■ Job ■
Output the data once more, exactly as given.

■ Given data ■
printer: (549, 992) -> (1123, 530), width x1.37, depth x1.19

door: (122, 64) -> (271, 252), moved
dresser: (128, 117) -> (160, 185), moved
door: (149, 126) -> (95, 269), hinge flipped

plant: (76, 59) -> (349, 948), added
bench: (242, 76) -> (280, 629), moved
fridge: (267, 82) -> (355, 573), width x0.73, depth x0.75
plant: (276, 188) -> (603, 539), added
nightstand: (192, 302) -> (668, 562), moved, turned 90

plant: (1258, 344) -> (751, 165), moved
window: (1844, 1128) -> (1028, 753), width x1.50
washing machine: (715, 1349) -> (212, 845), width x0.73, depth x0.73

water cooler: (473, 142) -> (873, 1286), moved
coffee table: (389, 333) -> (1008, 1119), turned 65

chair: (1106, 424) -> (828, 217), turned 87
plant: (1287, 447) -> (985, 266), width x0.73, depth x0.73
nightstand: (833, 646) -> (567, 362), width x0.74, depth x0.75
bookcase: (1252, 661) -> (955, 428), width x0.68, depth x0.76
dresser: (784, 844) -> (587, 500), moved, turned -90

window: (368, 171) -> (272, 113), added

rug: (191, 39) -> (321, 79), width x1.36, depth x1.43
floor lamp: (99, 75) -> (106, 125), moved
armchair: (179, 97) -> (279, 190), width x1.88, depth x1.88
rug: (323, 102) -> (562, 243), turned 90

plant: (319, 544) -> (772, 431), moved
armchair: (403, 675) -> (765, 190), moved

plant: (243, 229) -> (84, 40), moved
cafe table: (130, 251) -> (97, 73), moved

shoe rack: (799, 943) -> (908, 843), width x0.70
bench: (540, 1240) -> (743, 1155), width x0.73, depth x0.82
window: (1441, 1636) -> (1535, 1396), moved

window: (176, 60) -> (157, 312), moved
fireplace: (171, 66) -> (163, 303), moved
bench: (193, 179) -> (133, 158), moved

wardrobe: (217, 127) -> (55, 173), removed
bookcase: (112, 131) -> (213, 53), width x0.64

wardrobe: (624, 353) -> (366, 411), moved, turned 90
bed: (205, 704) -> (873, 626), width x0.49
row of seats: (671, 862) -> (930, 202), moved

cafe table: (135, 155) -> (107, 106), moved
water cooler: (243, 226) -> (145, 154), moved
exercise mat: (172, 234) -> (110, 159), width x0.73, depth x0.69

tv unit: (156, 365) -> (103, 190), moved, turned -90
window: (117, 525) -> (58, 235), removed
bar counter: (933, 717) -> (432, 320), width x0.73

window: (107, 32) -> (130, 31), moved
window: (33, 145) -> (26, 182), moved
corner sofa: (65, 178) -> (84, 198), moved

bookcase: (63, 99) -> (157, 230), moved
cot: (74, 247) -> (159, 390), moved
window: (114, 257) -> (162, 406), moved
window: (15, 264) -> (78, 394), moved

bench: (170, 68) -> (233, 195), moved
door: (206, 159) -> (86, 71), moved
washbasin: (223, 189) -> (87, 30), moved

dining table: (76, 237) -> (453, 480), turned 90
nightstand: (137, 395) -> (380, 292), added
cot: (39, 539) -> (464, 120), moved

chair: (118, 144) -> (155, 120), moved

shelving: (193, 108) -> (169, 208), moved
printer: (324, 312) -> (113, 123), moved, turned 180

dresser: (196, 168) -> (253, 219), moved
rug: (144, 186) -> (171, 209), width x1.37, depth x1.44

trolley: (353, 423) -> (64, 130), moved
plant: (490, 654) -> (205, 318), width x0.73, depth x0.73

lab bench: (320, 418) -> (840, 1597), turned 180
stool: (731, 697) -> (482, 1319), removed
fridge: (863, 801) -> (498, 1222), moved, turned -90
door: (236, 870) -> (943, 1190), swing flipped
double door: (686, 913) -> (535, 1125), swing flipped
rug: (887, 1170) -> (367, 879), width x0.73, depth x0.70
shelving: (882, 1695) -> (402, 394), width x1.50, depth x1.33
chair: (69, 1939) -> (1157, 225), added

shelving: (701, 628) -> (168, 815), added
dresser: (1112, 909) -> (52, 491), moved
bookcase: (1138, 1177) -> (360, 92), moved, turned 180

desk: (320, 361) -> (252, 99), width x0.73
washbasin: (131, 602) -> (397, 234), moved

■ Task output ■
printer: (549, 992) -> (1123, 530), width x1.37, depth x1.19

door: (122, 64) -> (271, 252), moved
dresser: (128, 117) -> (160, 185), moved
door: (149, 126) -> (95, 269), hinge flipped

plant: (76, 59) -> (349, 948), added
bench: (242, 76) -> (280, 629), moved
fridge: (267, 82) -> (355, 573), width x0.73, depth x0.75
plant: (276, 188) -> (603, 539), added
nightstand: (192, 302) -> (668, 562), moved, turned 90

plant: (1258, 344) -> (751, 165), moved
window: (1844, 1128) -> (1028, 753), width x1.50
washing machine: (715, 1349) -> (212, 845), width x0.73, depth x0.73

water cooler: (473, 142) -> (873, 1286), moved
coffee table: (389, 333) -> (1008, 1119), turned 65

chair: (1106, 424) -> (828, 217), turned 87
plant: (1287, 447) -> (985, 266), width x0.73, depth x0.73
nightstand: (833, 646) -> (567, 362), width x0.74, depth x0.75
bookcase: (1252, 661) -> (955, 428), width x0.68, depth x0.76
dresser: (784, 844) -> (587, 500), moved, turned -90

window: (368, 171) -> (272, 113), added

rug: (191, 39) -> (321, 79), width x1.36, depth x1.43
floor lamp: (99, 75) -> (106, 125), moved
armchair: (179, 97) -> (279, 190), width x1.88, depth x1.88
rug: (323, 102) -> (562, 243), turned 90

plant: (319, 544) -> (772, 431), moved
armchair: (403, 675) -> (765, 190), moved

plant: (243, 229) -> (84, 40), moved
cafe table: (130, 251) -> (97, 73), moved

shoe rack: (799, 943) -> (908, 843), width x0.70
bench: (540, 1240) -> (743, 1155), width x0.73, depth x0.82
window: (1441, 1636) -> (1535, 1396), moved

window: (176, 60) -> (157, 312), moved
fireplace: (171, 66) -> (163, 303), moved
bench: (193, 179) -> (133, 158), moved

wardrobe: (217, 127) -> (55, 173), removed
bookcase: (112, 131) -> (213, 53), width x0.64

wardrobe: (624, 353) -> (366, 411), moved, turned 90
bed: (205, 704) -> (873, 626), width x0.49
row of seats: (671, 862) -> (930, 202), moved

cafe table: (135, 155) -> (107, 106), moved
water cooler: (243, 226) -> (145, 154), moved
exercise mat: (172, 234) -> (110, 159), width x0.73, depth x0.69

tv unit: (156, 365) -> (103, 190), moved, turned -90
window: (117, 525) -> (58, 235), removed
bar counter: (933, 717) -> (432, 320), width x0.73

window: (107, 32) -> (130, 31), moved
window: (33, 145) -> (26, 182), moved
corner sofa: (65, 178) -> (84, 198), moved

bookcase: (63, 99) -> (157, 230), moved
cot: (74, 247) -> (159, 390), moved
window: (114, 257) -> (162, 406), moved
window: (15, 264) -> (78, 394), moved

bench: (170, 68) -> (233, 195), moved
door: (206, 159) -> (86, 71), moved
washbasin: (223, 189) -> (87, 30), moved

dining table: (76, 237) -> (453, 480), turned 90
nightstand: (137, 395) -> (380, 292), added
cot: (39, 539) -> (464, 120), moved

chair: (118, 144) -> (155, 120), moved

shelving: (193, 108) -> (169, 208), moved
printer: (324, 312) -> (113, 123), moved, turned 180

dresser: (196, 168) -> (253, 219), moved
rug: (144, 186) -> (171, 209), width x1.37, depth x1.44

trolley: (353, 423) -> (64, 130), moved
plant: (490, 654) -> (205, 318), width x0.73, depth x0.73

lab bench: (320, 418) -> (840, 1597), turned 180
stool: (731, 697) -> (482, 1319), removed
fridge: (863, 801) -> (498, 1222), moved, turned -90
door: (236, 870) -> (943, 1190), swing flipped
double door: (686, 913) -> (535, 1125), swing flipped
rug: (887, 1170) -> (367, 879), width x0.73, depth x0.70
shelving: (882, 1695) -> (402, 394), width x1.50, depth x1.33
chair: (69, 1939) -> (1157, 225), added

shelving: (701, 628) -> (168, 815), added
dresser: (1112, 909) -> (52, 491), moved
bookcase: (1138, 1177) -> (360, 92), moved, turned 180

desk: (320, 361) -> (252, 99), width x0.73
washbasin: (131, 602) -> (397, 234), moved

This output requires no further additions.